* _Exercise directions_: Among the lines below, keep only those from the one containing "camera: 110 degrees right, 10 degrees down" through the one containing "grey book [588,318,689,376] -> none", and reproduce them exactly.

Data for analysis Block Start

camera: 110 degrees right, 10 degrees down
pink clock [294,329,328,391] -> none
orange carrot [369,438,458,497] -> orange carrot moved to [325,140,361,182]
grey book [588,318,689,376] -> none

Data for analysis Block End
Data for analysis Block Start

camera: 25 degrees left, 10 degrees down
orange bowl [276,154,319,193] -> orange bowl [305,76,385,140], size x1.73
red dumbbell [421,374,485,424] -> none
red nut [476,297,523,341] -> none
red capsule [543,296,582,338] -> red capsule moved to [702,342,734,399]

Data for analysis Block End
Data for analysis Block Start

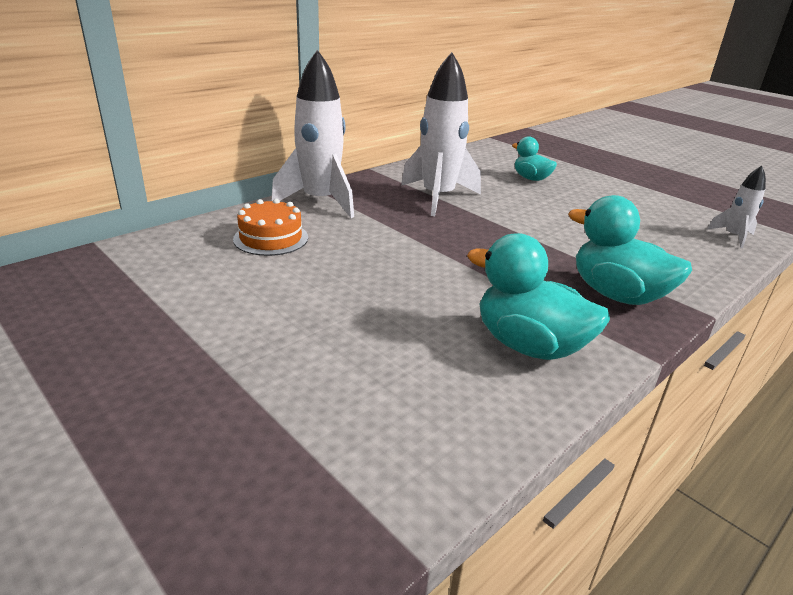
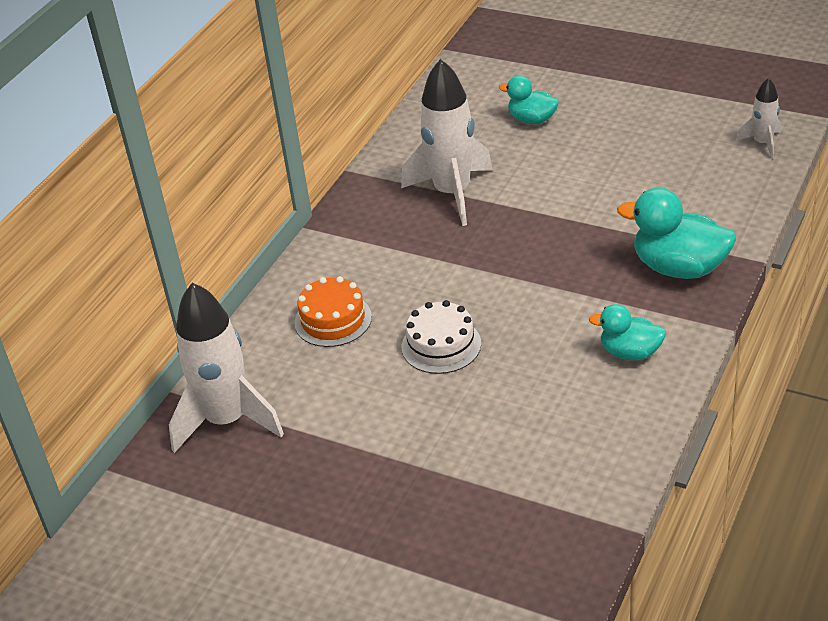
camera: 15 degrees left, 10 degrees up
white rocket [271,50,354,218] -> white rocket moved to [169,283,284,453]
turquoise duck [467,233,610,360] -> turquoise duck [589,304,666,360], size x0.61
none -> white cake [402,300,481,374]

Data for analysis Block End

* _Reply to the exercise_:
camera: 110 degrees right, 10 degrees down
pink clock [294,329,328,391] -> none
orange carrot [369,438,458,497] -> orange carrot moved to [325,140,361,182]
grey book [588,318,689,376] -> none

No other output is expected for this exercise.